# What to work on
Starting at the first line of the data below, retype every line up to and including the one containing "(373, 317) = (165, 321): pink".

# Supplied records
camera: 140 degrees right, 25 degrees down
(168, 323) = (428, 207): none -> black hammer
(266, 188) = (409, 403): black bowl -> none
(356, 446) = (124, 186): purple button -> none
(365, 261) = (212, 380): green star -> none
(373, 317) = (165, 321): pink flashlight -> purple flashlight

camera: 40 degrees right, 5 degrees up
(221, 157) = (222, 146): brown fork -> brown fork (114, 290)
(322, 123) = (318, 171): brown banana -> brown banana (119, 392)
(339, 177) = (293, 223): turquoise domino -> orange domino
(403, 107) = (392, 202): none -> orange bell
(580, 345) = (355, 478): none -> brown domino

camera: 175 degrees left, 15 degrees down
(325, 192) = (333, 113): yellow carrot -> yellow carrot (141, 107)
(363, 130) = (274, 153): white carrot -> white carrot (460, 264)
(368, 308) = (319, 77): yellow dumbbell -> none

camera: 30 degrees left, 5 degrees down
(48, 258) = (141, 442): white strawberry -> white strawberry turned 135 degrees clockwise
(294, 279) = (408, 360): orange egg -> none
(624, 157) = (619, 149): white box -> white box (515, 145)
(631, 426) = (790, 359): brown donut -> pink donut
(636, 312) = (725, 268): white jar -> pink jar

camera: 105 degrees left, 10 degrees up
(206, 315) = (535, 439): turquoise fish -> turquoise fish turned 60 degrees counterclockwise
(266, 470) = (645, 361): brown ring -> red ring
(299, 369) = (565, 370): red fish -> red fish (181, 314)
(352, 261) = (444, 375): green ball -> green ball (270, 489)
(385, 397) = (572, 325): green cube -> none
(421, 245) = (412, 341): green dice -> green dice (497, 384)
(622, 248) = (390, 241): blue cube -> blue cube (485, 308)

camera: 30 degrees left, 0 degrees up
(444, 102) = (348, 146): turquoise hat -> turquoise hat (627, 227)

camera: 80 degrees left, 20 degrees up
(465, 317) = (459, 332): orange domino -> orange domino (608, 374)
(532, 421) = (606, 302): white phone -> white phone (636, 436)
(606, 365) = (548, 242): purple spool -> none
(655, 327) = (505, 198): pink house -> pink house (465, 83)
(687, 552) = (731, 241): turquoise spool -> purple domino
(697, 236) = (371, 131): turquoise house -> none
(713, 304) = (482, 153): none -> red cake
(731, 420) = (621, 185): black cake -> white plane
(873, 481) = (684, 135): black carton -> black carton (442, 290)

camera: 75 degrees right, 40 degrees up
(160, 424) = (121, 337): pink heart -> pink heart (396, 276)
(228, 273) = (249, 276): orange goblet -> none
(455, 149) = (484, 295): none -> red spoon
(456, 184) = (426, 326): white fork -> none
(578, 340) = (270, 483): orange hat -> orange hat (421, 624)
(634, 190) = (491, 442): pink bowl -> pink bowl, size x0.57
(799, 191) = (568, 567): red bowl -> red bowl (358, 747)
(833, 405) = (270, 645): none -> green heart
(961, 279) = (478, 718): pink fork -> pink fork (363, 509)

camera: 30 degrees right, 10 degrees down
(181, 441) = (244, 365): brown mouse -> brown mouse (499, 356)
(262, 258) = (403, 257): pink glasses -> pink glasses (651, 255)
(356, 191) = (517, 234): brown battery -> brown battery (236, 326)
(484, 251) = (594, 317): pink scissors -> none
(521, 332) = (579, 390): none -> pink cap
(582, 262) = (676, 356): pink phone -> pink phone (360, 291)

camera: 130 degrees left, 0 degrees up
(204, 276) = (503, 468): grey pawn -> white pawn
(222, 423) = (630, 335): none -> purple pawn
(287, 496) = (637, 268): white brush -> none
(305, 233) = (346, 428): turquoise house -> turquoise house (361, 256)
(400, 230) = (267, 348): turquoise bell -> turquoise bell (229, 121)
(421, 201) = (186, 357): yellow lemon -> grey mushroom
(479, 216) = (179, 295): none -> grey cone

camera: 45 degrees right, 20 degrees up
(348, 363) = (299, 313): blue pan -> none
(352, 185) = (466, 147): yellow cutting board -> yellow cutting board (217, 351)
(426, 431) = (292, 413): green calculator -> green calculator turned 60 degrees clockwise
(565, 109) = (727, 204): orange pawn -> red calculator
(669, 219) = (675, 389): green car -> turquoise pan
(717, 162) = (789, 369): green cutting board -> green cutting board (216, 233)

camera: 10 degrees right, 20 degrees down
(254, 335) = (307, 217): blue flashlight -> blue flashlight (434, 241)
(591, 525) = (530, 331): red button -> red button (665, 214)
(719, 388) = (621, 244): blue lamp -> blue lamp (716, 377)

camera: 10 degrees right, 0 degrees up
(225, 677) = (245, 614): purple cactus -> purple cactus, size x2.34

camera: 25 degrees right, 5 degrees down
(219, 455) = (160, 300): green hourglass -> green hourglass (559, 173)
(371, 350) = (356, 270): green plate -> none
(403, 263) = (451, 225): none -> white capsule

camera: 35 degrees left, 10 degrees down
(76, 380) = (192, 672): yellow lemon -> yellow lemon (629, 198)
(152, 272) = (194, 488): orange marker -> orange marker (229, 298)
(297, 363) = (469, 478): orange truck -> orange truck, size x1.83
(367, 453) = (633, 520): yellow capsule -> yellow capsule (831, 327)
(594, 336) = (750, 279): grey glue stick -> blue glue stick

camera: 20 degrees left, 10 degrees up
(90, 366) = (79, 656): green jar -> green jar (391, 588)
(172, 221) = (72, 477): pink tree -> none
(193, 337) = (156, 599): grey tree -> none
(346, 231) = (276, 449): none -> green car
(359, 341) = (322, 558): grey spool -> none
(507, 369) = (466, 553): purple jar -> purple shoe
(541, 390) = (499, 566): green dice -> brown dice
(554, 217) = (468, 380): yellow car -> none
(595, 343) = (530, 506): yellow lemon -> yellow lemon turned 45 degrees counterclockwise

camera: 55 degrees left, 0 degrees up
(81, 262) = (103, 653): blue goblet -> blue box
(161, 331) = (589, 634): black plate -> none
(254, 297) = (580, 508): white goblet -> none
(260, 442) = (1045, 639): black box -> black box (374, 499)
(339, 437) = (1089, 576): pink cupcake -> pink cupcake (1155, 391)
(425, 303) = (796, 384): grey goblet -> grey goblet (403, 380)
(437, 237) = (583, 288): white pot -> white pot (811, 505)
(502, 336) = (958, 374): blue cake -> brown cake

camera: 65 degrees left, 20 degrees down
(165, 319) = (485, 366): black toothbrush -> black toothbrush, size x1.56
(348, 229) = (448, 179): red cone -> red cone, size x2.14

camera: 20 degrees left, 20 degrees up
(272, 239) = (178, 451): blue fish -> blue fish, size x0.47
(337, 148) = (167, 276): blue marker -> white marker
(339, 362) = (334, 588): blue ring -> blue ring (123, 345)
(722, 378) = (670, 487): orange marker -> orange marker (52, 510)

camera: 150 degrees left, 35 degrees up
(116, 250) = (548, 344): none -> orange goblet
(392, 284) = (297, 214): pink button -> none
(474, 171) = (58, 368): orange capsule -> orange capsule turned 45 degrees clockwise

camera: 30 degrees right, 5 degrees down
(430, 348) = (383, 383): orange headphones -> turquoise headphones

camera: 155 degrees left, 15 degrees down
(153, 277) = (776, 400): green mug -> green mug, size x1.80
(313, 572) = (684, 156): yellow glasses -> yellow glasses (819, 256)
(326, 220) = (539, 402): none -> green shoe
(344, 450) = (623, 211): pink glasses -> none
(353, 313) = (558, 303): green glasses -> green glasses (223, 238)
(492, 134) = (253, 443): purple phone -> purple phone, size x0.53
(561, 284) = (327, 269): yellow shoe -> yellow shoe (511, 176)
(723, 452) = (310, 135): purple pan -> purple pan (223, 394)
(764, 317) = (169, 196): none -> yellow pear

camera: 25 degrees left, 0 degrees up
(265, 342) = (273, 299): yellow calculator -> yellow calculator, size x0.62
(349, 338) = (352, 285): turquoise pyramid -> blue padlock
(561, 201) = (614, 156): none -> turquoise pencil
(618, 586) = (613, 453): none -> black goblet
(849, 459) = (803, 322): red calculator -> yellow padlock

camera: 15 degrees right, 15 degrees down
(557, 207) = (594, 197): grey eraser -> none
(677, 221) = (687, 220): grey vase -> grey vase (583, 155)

# Final answer
camera: 140 degrees right, 25 degrees down
(168, 323) = (428, 207): none -> black hammer
(266, 188) = (409, 403): black bowl -> none
(356, 446) = (124, 186): purple button -> none
(365, 261) = (212, 380): green star -> none
(373, 317) = (165, 321): pink flashlight -> purple flashlight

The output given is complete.